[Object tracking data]
##########

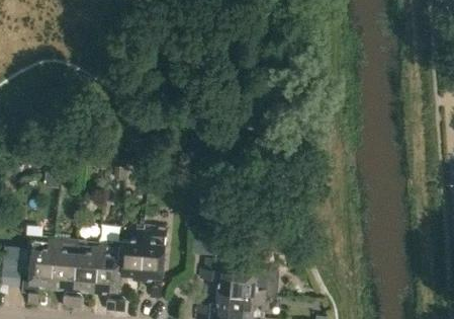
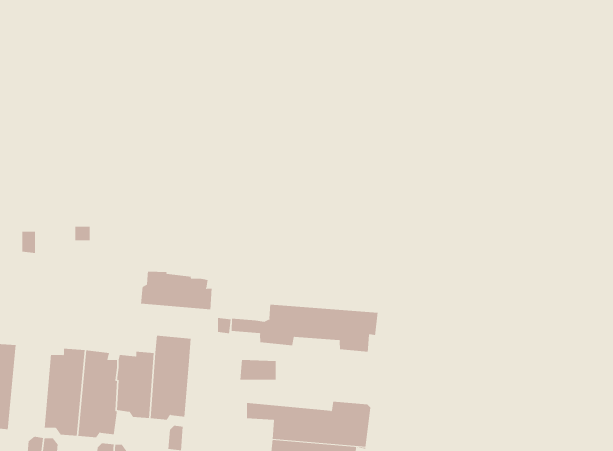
building: none -> [140,271,212,310]
building: none -> [231,304,378,353]
building: [51,234,77,288] -> none

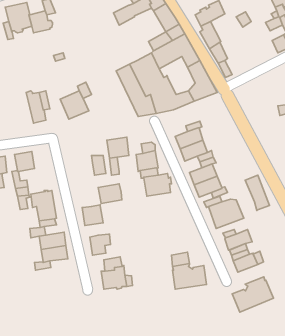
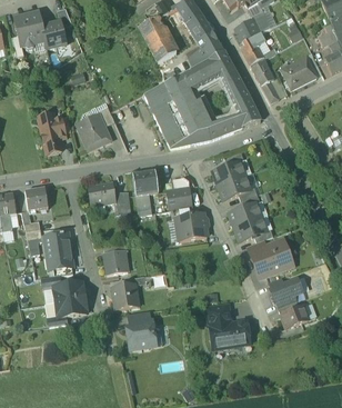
building: none -> [147,29,177,61]
building: none -> [281,54,316,88]
building: [245,175,269,210] -> none
building: [98,184,122,204] -> [88,181,115,205]
building: [232,277,273,312] -> none

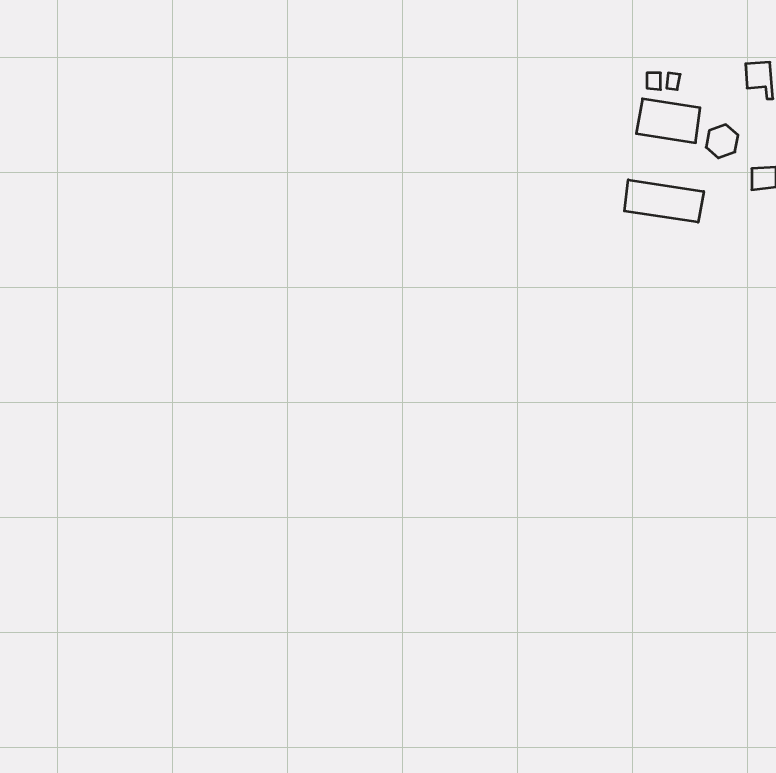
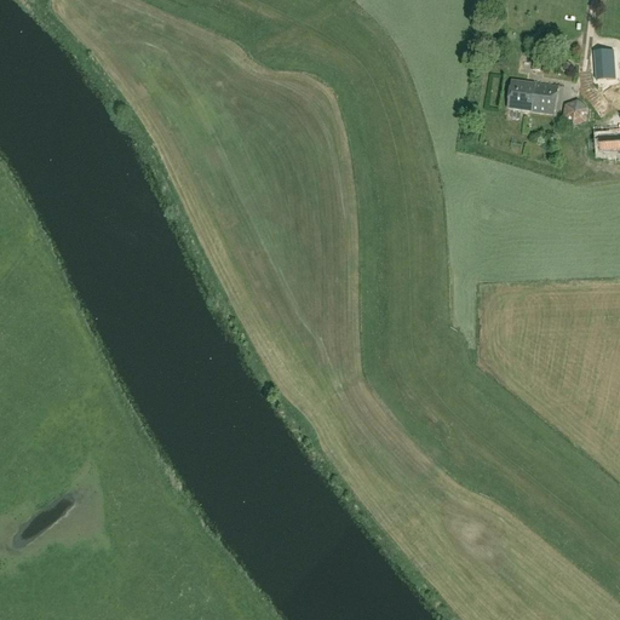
building: [624,180,704,222] -> none

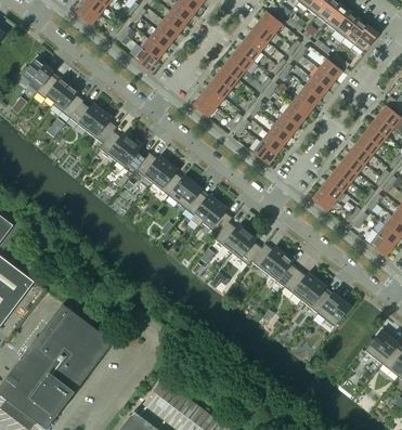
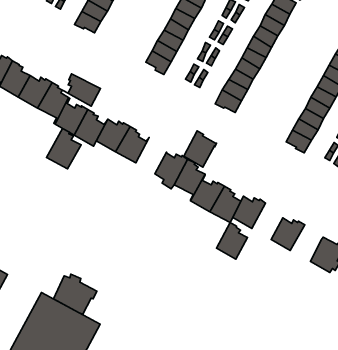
building: none -> [63,74,101,106]
building: none -> [47,128,81,169]
building: [169,175,202,210] -> [184,131,217,167]
building: [268,253,298,288] -> [216,223,247,259]
building: [300,279,330,314] -> none
building: none -> [53,274,97,314]

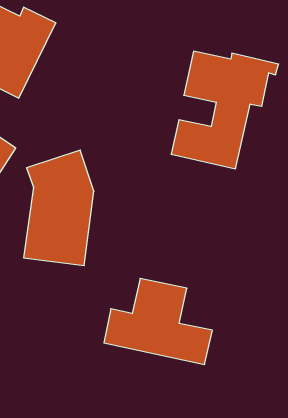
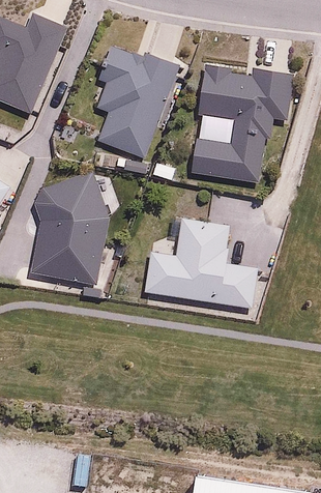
building: none -> [95,38,179,155]
building: [104,278,212,365] -> [143,218,258,309]

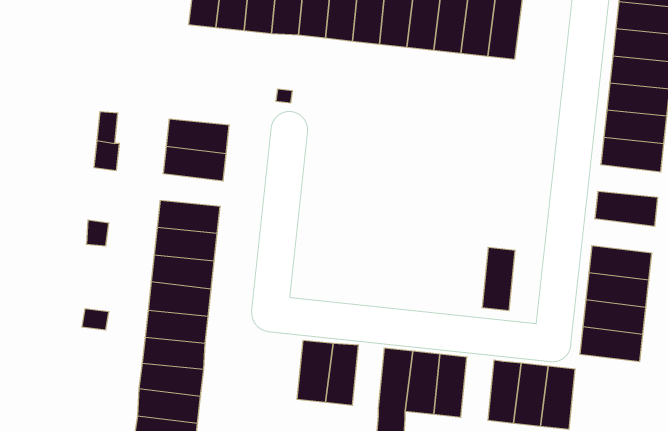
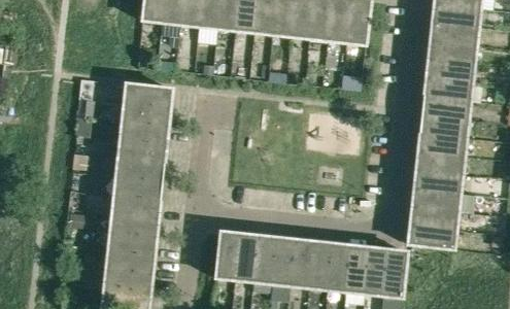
building: none -> [421,113,465,136]
building: none -> [122,119,165,142]
building: none -> [417,150,461,174]
building: [482,247,515,311] -> [328,245,350,288]
building: none -> [253,237,275,280]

##########

* _THE PROBLEM_
The records above are to be repeated exactly, apart from their pictures.

* _EXERCISE SOLUTION_
building: none -> [140,271,212,310]
building: none -> [231,304,378,353]
building: [51,234,77,288] -> none

building: none -> [147,29,177,61]
building: none -> [281,54,316,88]
building: [245,175,269,210] -> none
building: [98,184,122,204] -> [88,181,115,205]
building: [232,277,273,312] -> none

building: [624,180,704,222] -> none

building: none -> [63,74,101,106]
building: none -> [47,128,81,169]
building: [169,175,202,210] -> [184,131,217,167]
building: [268,253,298,288] -> [216,223,247,259]
building: [300,279,330,314] -> none
building: none -> [53,274,97,314]

building: none -> [95,38,179,155]
building: [104,278,212,365] -> [143,218,258,309]

building: none -> [421,113,465,136]
building: none -> [122,119,165,142]
building: none -> [417,150,461,174]
building: [482,247,515,311] -> [328,245,350,288]
building: none -> [253,237,275,280]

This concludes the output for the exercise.